### PROBLEM STATEMENT
Please output the following records exactly. Leave every image out.

INFORMATION SHOWN Block Start

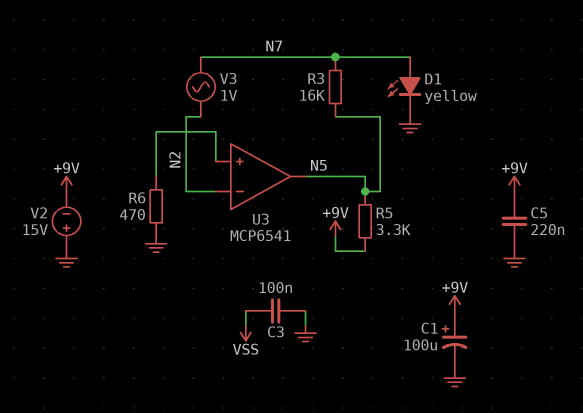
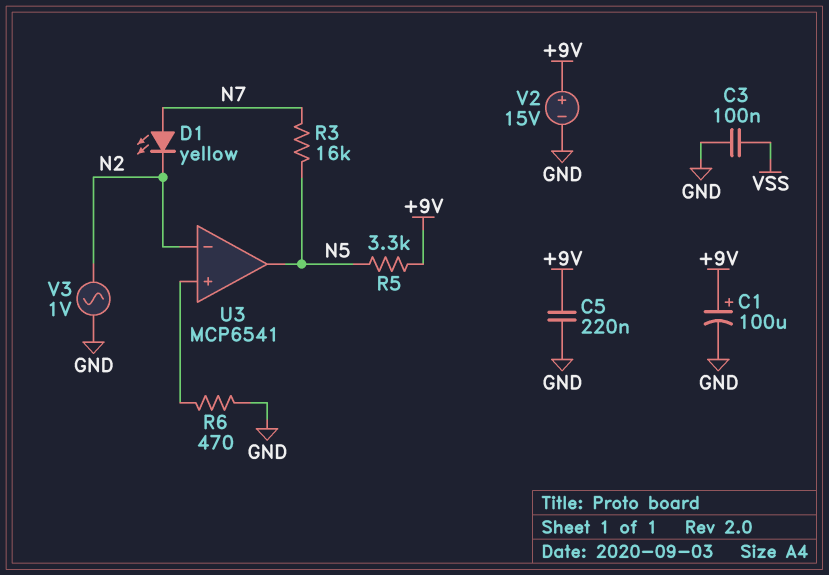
D1: LED yellow (A N7, K GND) -> LED yellow (A N7, K N2)
V2: 15V (plus GND, minus +9V) -> 15V (plus +9V, minus GND)
V3: AC 1V (N2, N7) -> AC 1V (GND, N2)

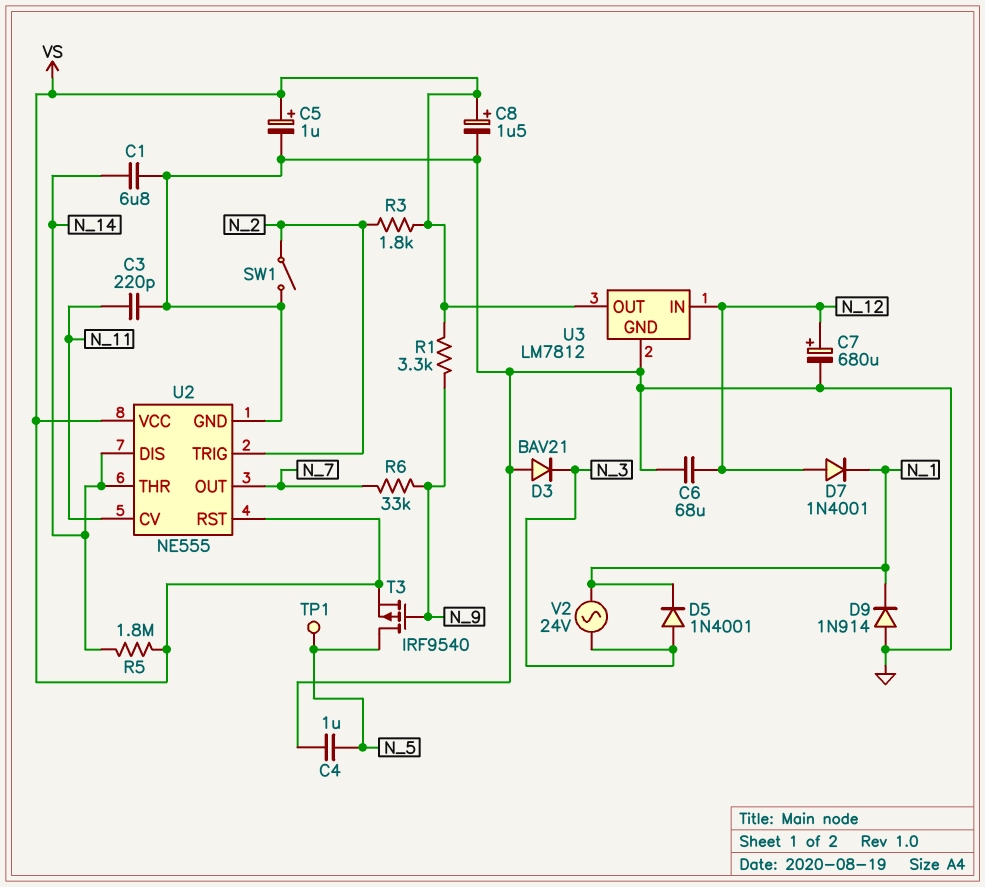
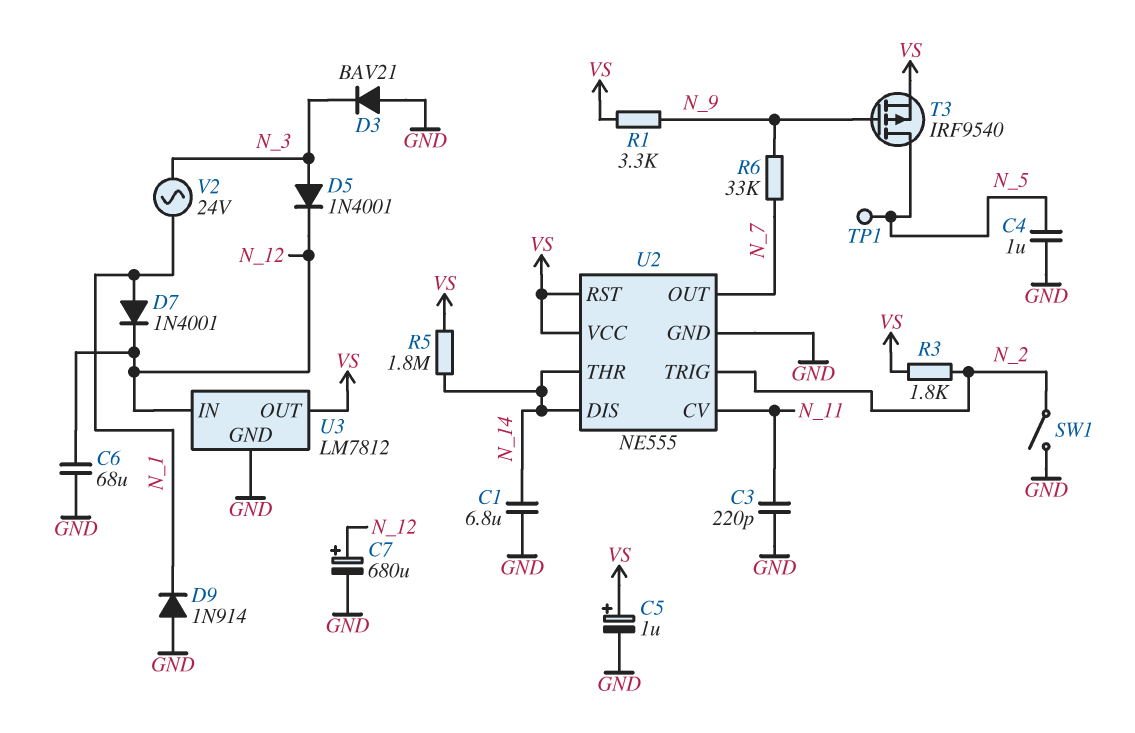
C8: 1.5uF (plus VS, minus GND) -> none
D5: diode 1N4001 (A N_3, K N_1) -> diode 1N4001 (A N_3, K N_12)
D7: diode 1N4001 (A N_12, K N_1) -> diode 1N4001 (A N_1, K N_12)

INFORMATION SHOWN Block End

### ANSWER SECTION
D1: LED yellow (A N7, K GND) -> LED yellow (A N7, K N2)
V2: 15V (plus GND, minus +9V) -> 15V (plus +9V, minus GND)
V3: AC 1V (N2, N7) -> AC 1V (GND, N2)

C8: 1.5uF (plus VS, minus GND) -> none
D5: diode 1N4001 (A N_3, K N_1) -> diode 1N4001 (A N_3, K N_12)
D7: diode 1N4001 (A N_12, K N_1) -> diode 1N4001 (A N_1, K N_12)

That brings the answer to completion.